── Records for this exercise ──
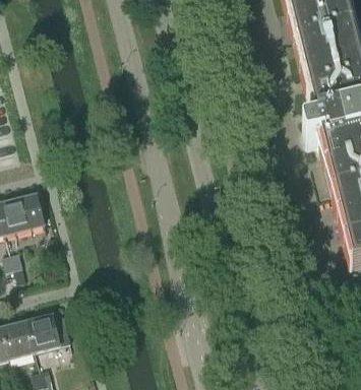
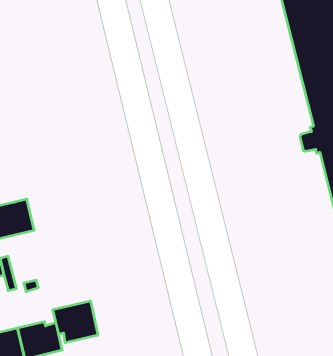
building: none -> [53,301,98,343]

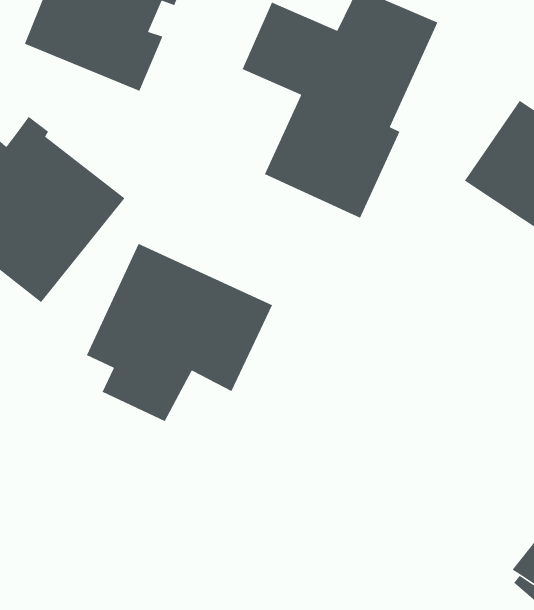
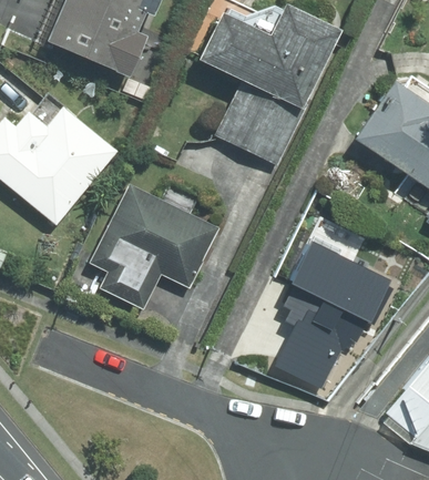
building: none -> [277,241,389,387]

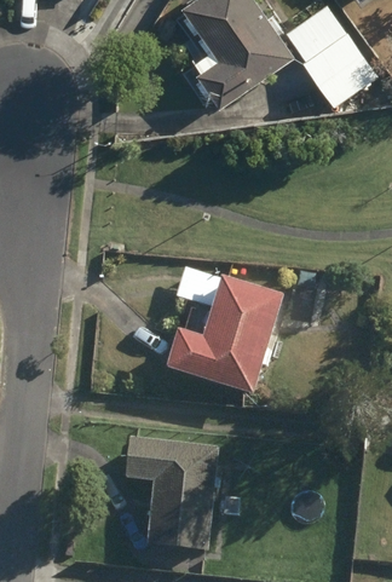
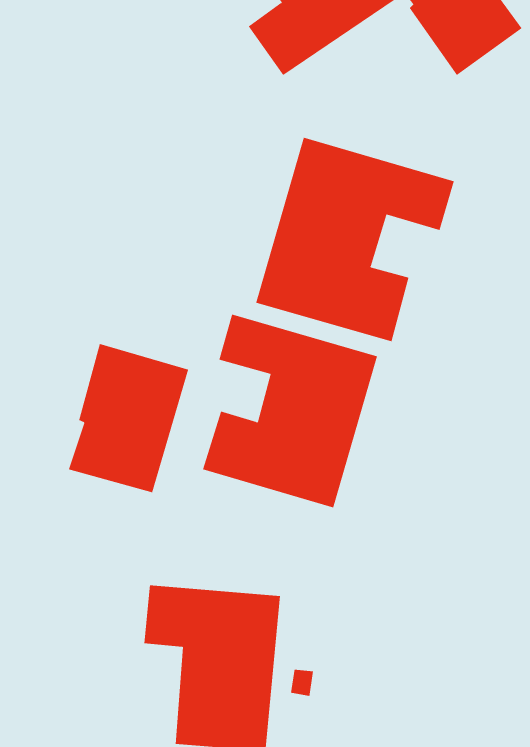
building: none -> [256,137,455,342]
building: none -> [68,343,189,493]

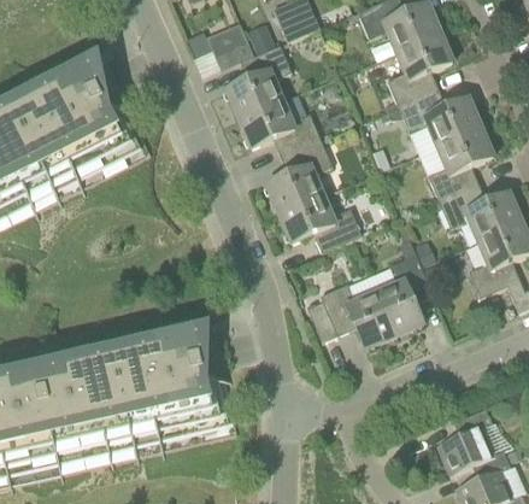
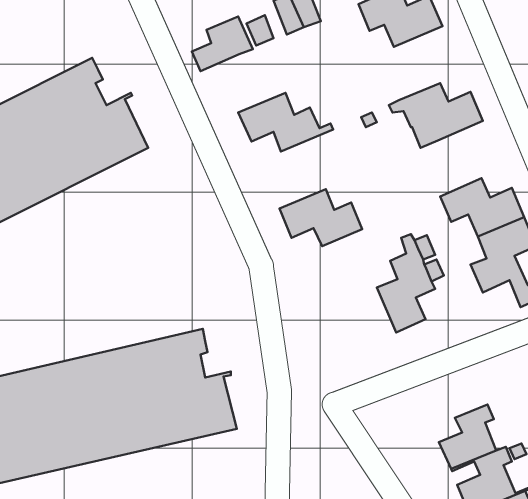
building: [386,30,452,104] -> none
building: [225,42,290,116] -> none
building: [427,124,493,199] -> none
building: [266,133,333,211] -> none
building: [305,280,394,346] -> none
───
Prompt: Each record has to be set down verbatim, and the pictures must not appear in the copy.

Solved problem:
building: none -> [53,301,98,343]

building: none -> [277,241,389,387]

building: none -> [256,137,455,342]
building: none -> [68,343,189,493]

building: [386,30,452,104] -> none
building: [225,42,290,116] -> none
building: [427,124,493,199] -> none
building: [266,133,333,211] -> none
building: [305,280,394,346] -> none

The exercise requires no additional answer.